Records for the task:
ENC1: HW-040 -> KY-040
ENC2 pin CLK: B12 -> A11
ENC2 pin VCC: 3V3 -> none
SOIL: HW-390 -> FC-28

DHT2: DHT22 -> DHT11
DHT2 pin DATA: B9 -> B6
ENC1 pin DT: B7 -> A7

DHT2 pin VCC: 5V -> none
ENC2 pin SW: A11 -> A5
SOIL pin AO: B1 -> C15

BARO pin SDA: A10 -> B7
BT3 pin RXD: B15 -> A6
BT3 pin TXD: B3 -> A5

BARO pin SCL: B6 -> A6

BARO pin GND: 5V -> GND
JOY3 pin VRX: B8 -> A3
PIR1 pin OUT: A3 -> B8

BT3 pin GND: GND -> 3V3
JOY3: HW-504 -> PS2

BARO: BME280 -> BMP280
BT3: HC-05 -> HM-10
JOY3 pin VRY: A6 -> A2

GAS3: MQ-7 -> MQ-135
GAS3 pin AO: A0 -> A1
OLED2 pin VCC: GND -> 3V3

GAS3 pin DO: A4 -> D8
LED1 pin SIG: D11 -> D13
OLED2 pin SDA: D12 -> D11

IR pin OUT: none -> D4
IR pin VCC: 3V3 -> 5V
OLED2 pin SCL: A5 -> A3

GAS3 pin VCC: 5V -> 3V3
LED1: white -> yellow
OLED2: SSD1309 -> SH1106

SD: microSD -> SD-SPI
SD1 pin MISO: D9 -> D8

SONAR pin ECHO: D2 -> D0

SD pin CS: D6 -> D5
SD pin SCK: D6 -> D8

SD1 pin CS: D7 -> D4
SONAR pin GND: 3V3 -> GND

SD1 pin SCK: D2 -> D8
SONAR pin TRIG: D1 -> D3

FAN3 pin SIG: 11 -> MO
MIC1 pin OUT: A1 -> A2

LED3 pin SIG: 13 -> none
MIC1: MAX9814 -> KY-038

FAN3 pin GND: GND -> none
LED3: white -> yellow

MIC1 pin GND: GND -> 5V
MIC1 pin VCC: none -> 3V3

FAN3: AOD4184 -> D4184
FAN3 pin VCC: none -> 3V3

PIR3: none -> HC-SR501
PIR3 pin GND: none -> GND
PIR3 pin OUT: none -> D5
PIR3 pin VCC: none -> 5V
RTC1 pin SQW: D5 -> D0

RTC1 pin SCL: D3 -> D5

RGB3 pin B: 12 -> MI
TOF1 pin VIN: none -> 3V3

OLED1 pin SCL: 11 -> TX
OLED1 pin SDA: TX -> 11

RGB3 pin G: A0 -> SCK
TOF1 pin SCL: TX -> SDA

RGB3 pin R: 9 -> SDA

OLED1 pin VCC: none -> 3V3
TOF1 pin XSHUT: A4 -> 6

Aim of the exercise: I'd like the material repeated word for word, please.

Exercise answer:
ENC1: HW-040 -> KY-040
ENC2 pin CLK: B12 -> A11
ENC2 pin VCC: 3V3 -> none
SOIL: HW-390 -> FC-28

DHT2: DHT22 -> DHT11
DHT2 pin DATA: B9 -> B6
ENC1 pin DT: B7 -> A7

DHT2 pin VCC: 5V -> none
ENC2 pin SW: A11 -> A5
SOIL pin AO: B1 -> C15

BARO pin SDA: A10 -> B7
BT3 pin RXD: B15 -> A6
BT3 pin TXD: B3 -> A5

BARO pin SCL: B6 -> A6

BARO pin GND: 5V -> GND
JOY3 pin VRX: B8 -> A3
PIR1 pin OUT: A3 -> B8

BT3 pin GND: GND -> 3V3
JOY3: HW-504 -> PS2

BARO: BME280 -> BMP280
BT3: HC-05 -> HM-10
JOY3 pin VRY: A6 -> A2

GAS3: MQ-7 -> MQ-135
GAS3 pin AO: A0 -> A1
OLED2 pin VCC: GND -> 3V3

GAS3 pin DO: A4 -> D8
LED1 pin SIG: D11 -> D13
OLED2 pin SDA: D12 -> D11

IR pin OUT: none -> D4
IR pin VCC: 3V3 -> 5V
OLED2 pin SCL: A5 -> A3

GAS3 pin VCC: 5V -> 3V3
LED1: white -> yellow
OLED2: SSD1309 -> SH1106

SD: microSD -> SD-SPI
SD1 pin MISO: D9 -> D8

SONAR pin ECHO: D2 -> D0

SD pin CS: D6 -> D5
SD pin SCK: D6 -> D8

SD1 pin CS: D7 -> D4
SONAR pin GND: 3V3 -> GND

SD1 pin SCK: D2 -> D8
SONAR pin TRIG: D1 -> D3

FAN3 pin SIG: 11 -> MO
MIC1 pin OUT: A1 -> A2

LED3 pin SIG: 13 -> none
MIC1: MAX9814 -> KY-038

FAN3 pin GND: GND -> none
LED3: white -> yellow

MIC1 pin GND: GND -> 5V
MIC1 pin VCC: none -> 3V3

FAN3: AOD4184 -> D4184
FAN3 pin VCC: none -> 3V3

PIR3: none -> HC-SR501
PIR3 pin GND: none -> GND
PIR3 pin OUT: none -> D5
PIR3 pin VCC: none -> 5V
RTC1 pin SQW: D5 -> D0

RTC1 pin SCL: D3 -> D5

RGB3 pin B: 12 -> MI
TOF1 pin VIN: none -> 3V3

OLED1 pin SCL: 11 -> TX
OLED1 pin SDA: TX -> 11

RGB3 pin G: A0 -> SCK
TOF1 pin SCL: TX -> SDA

RGB3 pin R: 9 -> SDA

OLED1 pin VCC: none -> 3V3
TOF1 pin XSHUT: A4 -> 6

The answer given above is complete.